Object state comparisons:
_____
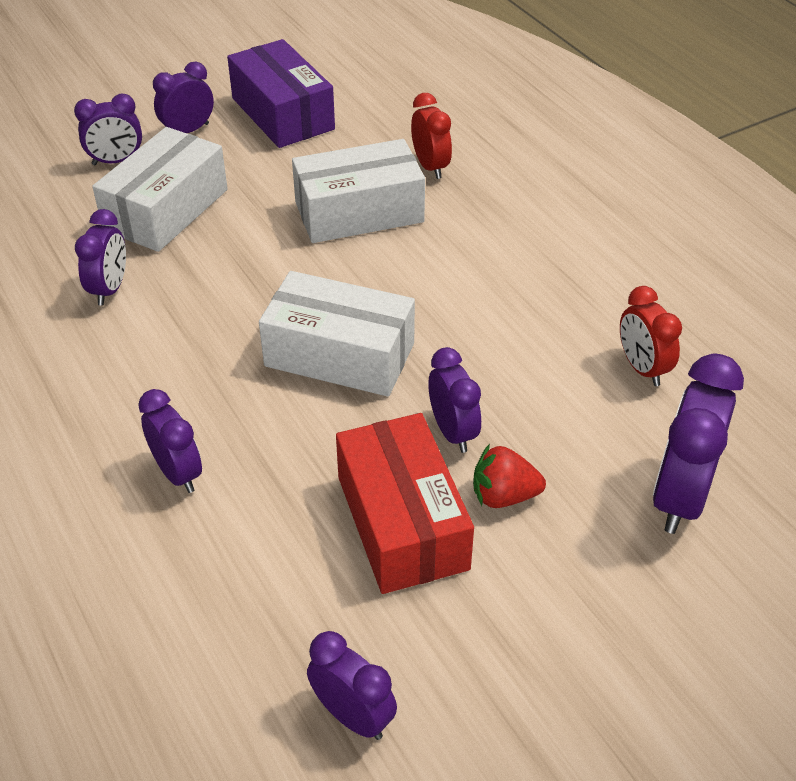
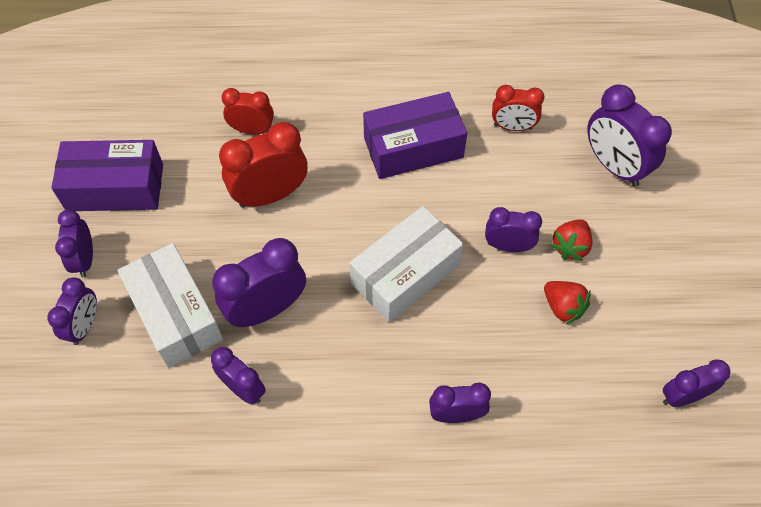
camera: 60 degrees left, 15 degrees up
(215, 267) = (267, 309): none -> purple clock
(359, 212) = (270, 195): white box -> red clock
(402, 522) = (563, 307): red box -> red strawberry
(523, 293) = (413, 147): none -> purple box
_____
**THE PROBLEM**
In the answer, return exactly the lines from the line containing "(359, 212) = (270, 195): white" to the end of the records above, and no others.

**ANSWER TO THIS PROBLEM**
(359, 212) = (270, 195): white box -> red clock
(402, 522) = (563, 307): red box -> red strawberry
(523, 293) = (413, 147): none -> purple box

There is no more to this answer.